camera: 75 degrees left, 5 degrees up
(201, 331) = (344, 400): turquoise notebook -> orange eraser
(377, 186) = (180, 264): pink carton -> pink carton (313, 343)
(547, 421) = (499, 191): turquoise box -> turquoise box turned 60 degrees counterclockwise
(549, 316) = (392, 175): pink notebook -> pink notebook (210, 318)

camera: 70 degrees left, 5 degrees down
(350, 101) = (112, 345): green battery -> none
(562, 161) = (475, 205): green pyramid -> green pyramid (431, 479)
----------------
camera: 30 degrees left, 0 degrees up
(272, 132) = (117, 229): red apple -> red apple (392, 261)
----------------
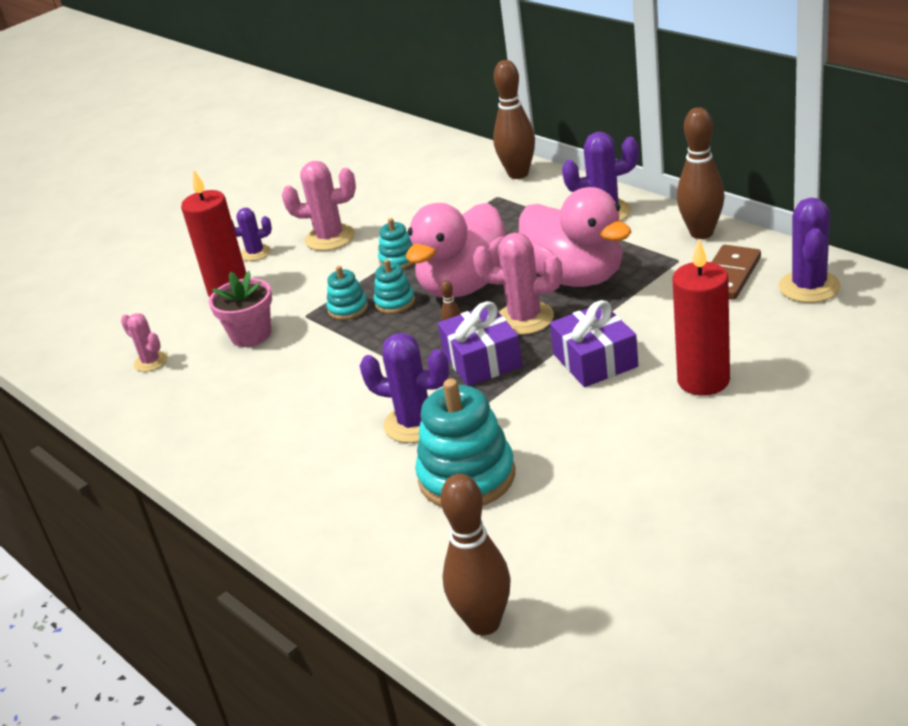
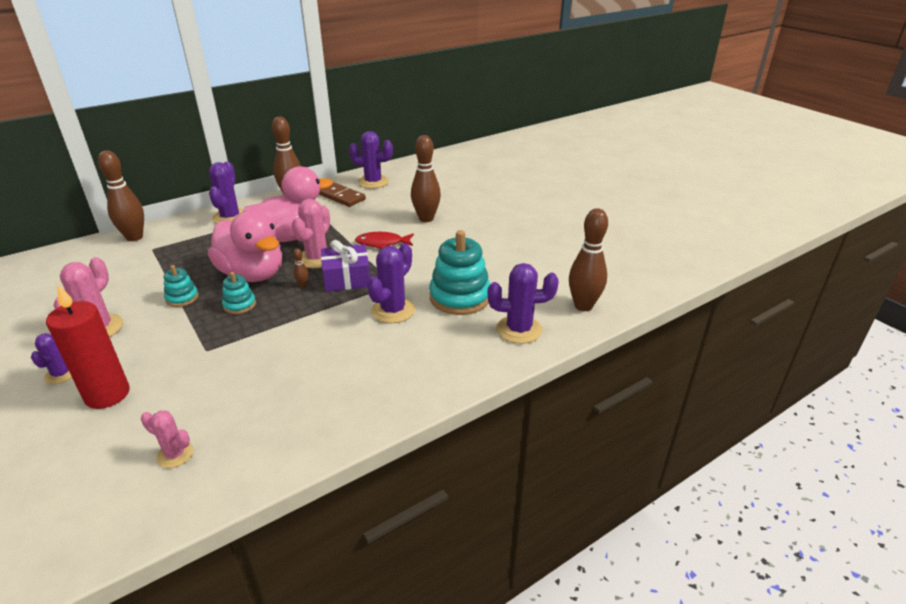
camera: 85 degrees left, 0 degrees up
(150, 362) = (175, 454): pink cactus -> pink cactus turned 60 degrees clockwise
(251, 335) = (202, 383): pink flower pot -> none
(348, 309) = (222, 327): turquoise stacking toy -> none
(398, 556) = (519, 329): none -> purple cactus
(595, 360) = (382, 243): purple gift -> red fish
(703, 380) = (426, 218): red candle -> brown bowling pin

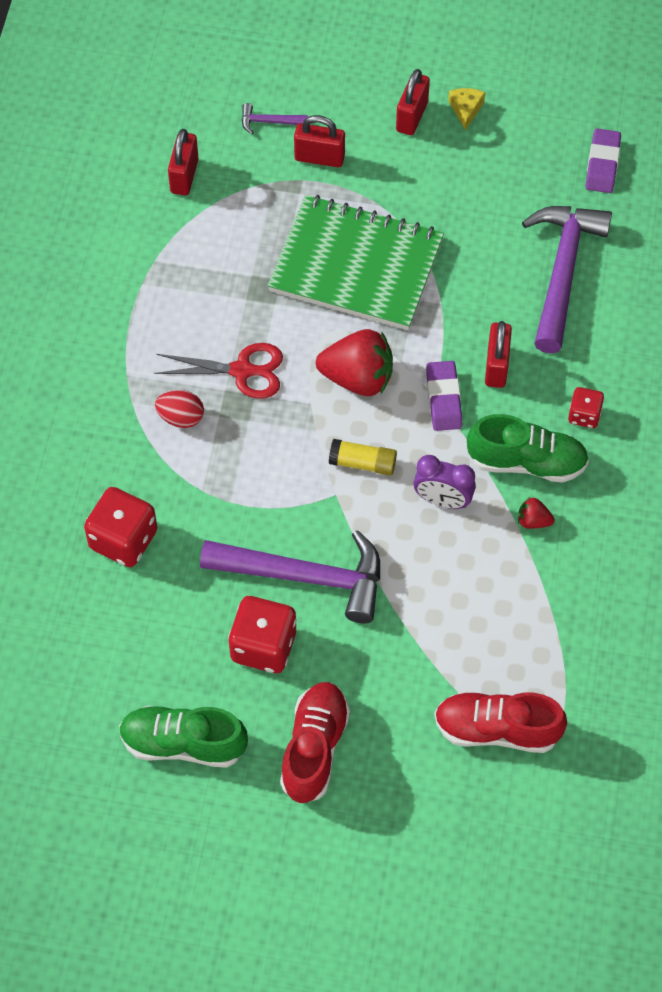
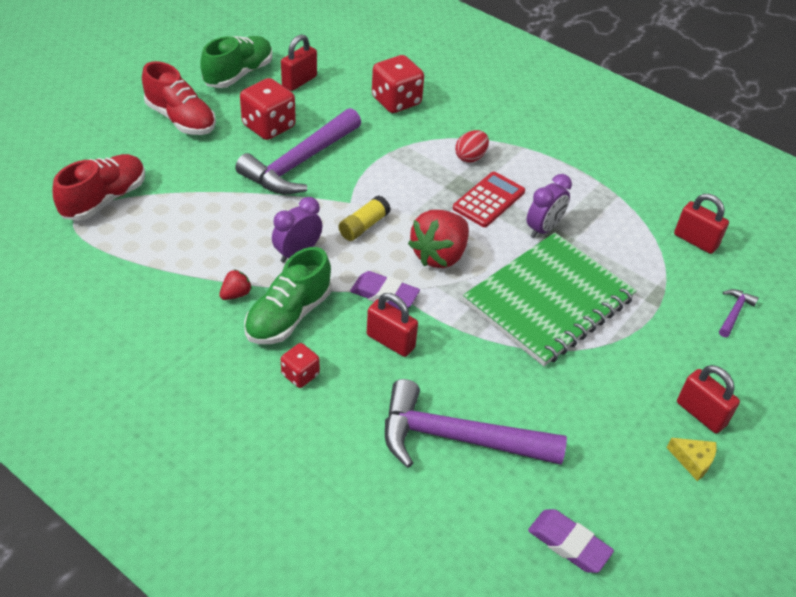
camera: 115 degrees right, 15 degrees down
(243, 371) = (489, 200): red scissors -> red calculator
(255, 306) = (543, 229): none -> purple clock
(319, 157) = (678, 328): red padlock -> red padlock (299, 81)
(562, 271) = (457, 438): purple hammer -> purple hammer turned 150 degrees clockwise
----------------
Pictures are to be left out. Write out only the lines above starting at the one with "camera: 85 degrees left, 0 degrees up" and ending at the one with "(562, 271) = (457, 438): purple", both lines included, exactly.

camera: 85 degrees left, 0 degrees up
(150, 362) = (175, 454): pink cactus -> pink cactus turned 60 degrees clockwise
(251, 335) = (202, 383): pink flower pot -> none
(348, 309) = (222, 327): turquoise stacking toy -> none
(398, 556) = (519, 329): none -> purple cactus
(595, 360) = (382, 243): purple gift -> red fish
(703, 380) = (426, 218): red candle -> brown bowling pin

camera: 115 degrees right, 15 degrees down
(243, 371) = (489, 200): red scissors -> red calculator
(255, 306) = (543, 229): none -> purple clock
(319, 157) = (678, 328): red padlock -> red padlock (299, 81)
(562, 271) = (457, 438): purple hammer -> purple hammer turned 150 degrees clockwise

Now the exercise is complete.